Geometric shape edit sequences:
════════

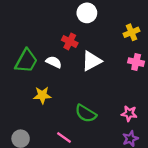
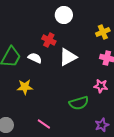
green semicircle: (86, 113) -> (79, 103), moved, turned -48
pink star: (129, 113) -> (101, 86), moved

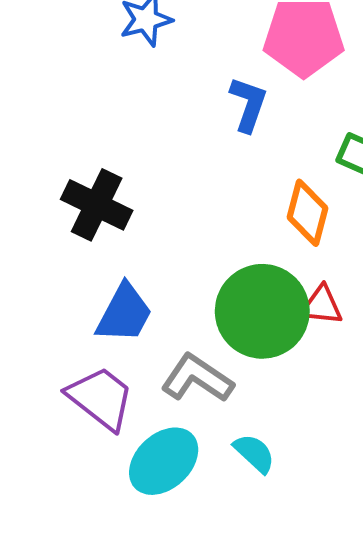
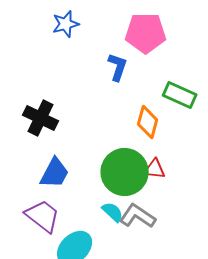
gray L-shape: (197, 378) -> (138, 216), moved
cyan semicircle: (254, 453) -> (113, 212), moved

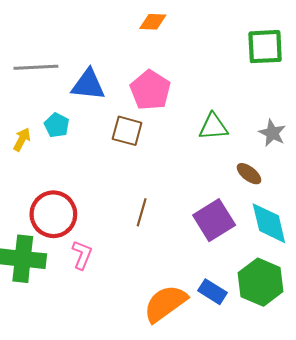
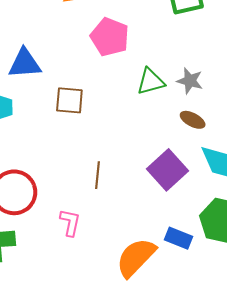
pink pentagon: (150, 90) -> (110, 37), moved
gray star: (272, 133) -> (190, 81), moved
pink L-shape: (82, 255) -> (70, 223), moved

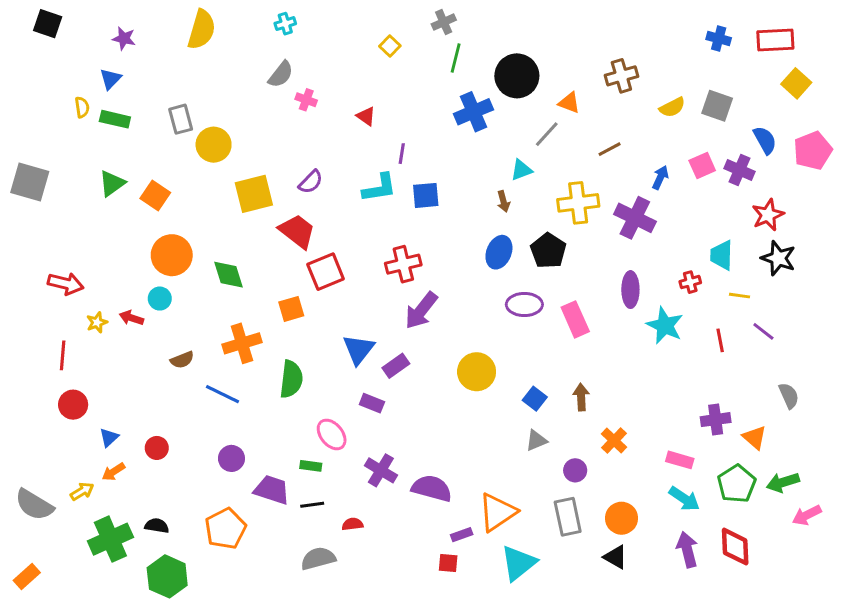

════════

*Exercise details*
Pictures excluded, print only the lines from the one with "pink pentagon: (150, 90) -> (110, 37), moved" through the end of the entries above, exactly as written.

*Final answer*
pink pentagon: (150, 90) -> (110, 37), moved
gray star: (272, 133) -> (190, 81), moved
pink L-shape: (82, 255) -> (70, 223), moved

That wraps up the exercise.